TASK BRIEF: From the first line to the last, retype the records exactly and skip the pictures.

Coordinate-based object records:
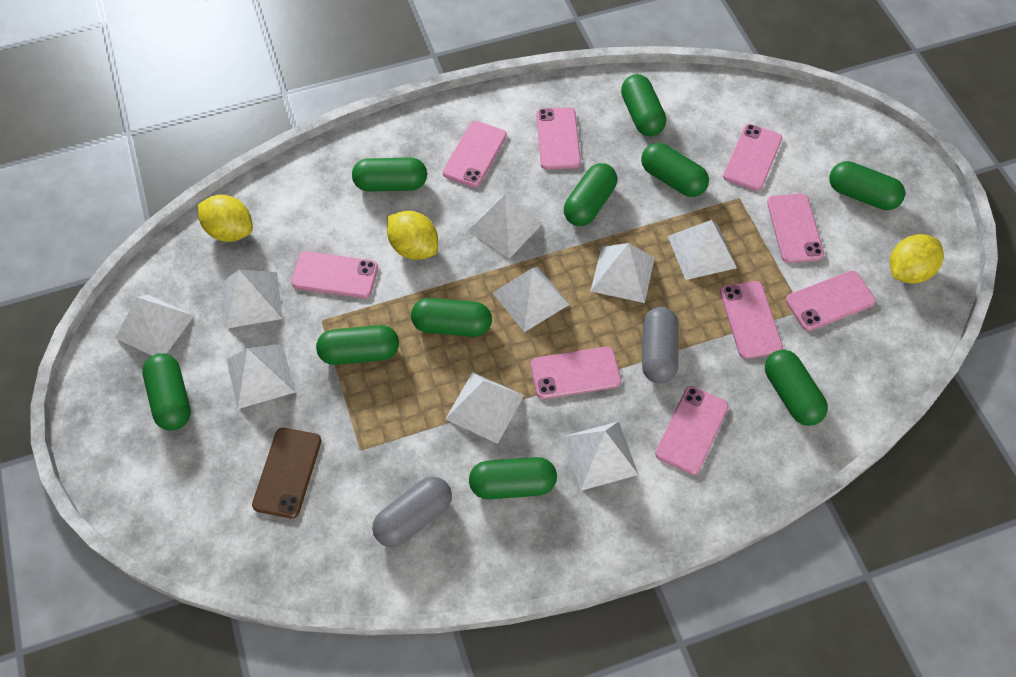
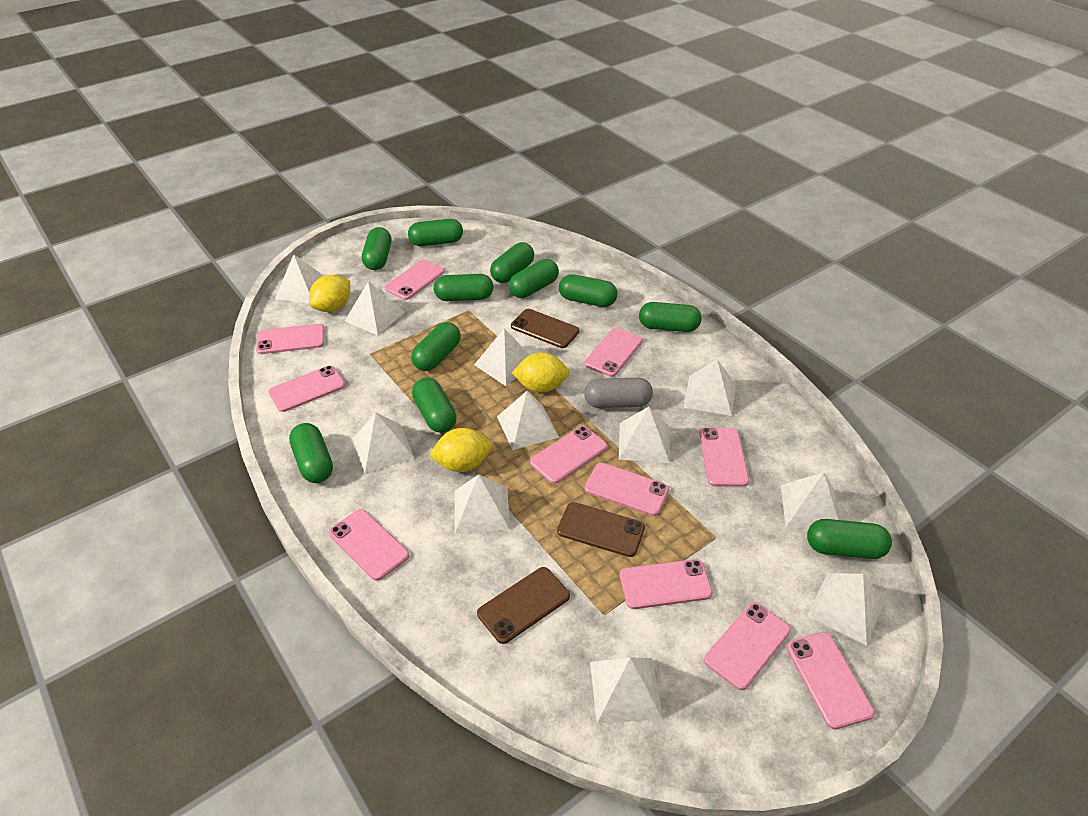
brown phone: 1 -> 3
green capsule: 10 -> 11
grey capsule: 2 -> 1
pink phone: 9 -> 11
white pyramid: 9 -> 11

RESULT OF THIS EXERCISE:
brown phone: 1 -> 3
green capsule: 10 -> 11
grey capsule: 2 -> 1
pink phone: 9 -> 11
white pyramid: 9 -> 11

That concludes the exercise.